----- EXERCISE MATERIAL
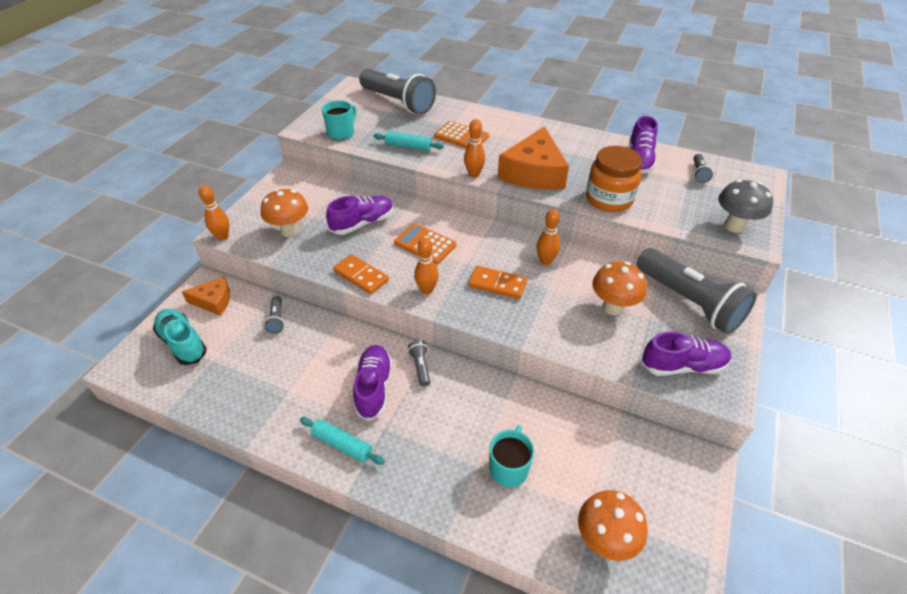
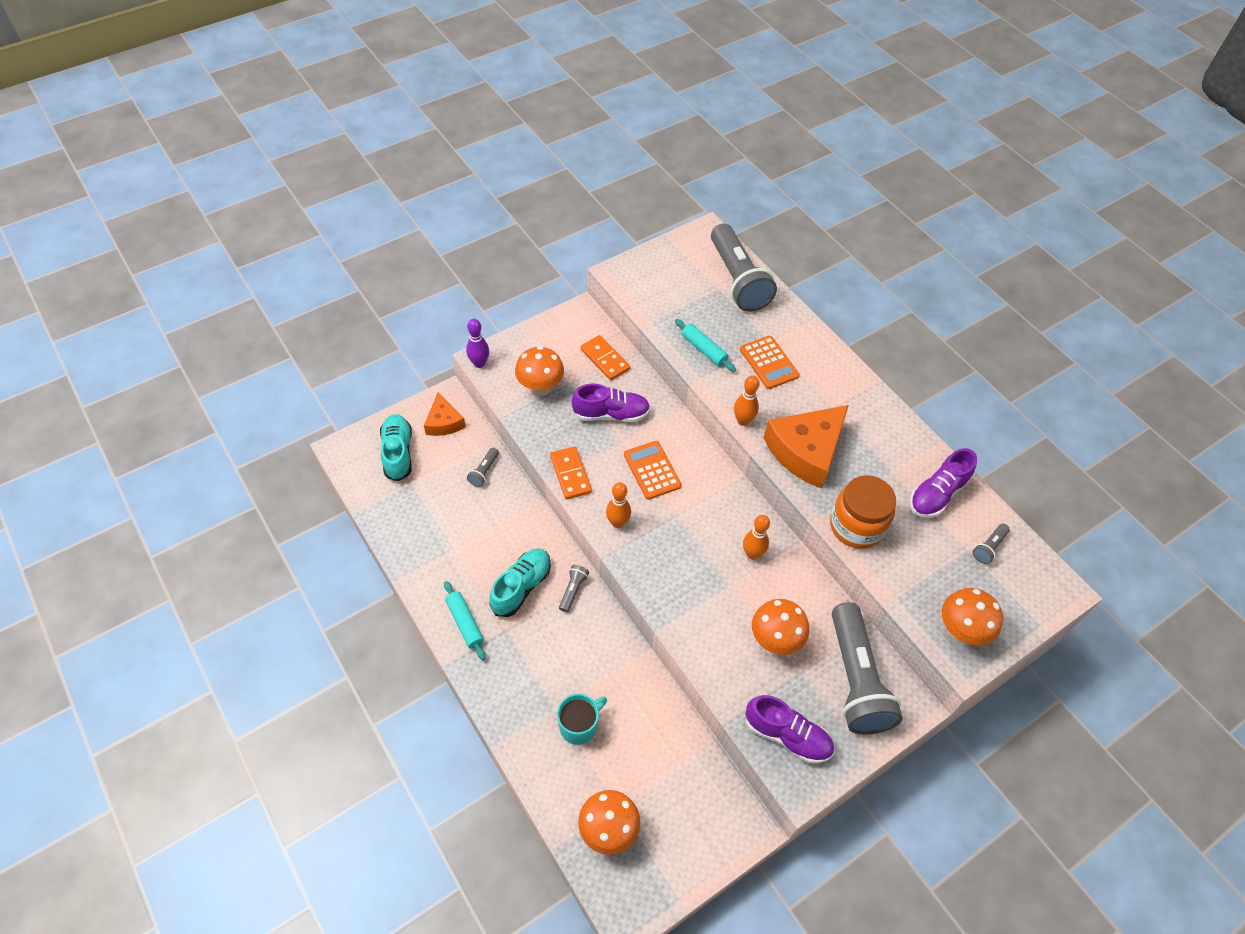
camera: 30 degrees right, 10 degrees up
(213, 301) = (444, 422): orange cheese -> orange cheese turned 45 degrees clockwise
(222, 237) = (479, 363): orange bowling pin -> purple bowling pin
(341, 133) = (650, 297): turquoise mug -> none
(373, 387) = (521, 587): purple shoe -> turquoise shoe
(497, 284) = (686, 553): orange domino -> orange domino (605, 359)
(734, 226) = (960, 631): grey mushroom -> orange mushroom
----------
§ **JOB ITEM**: Whenever the word "turquoise" occurs in a line above, copy that line.

§ **EXPECTED ANSWER**:
(341, 133) = (650, 297): turquoise mug -> none
(373, 387) = (521, 587): purple shoe -> turquoise shoe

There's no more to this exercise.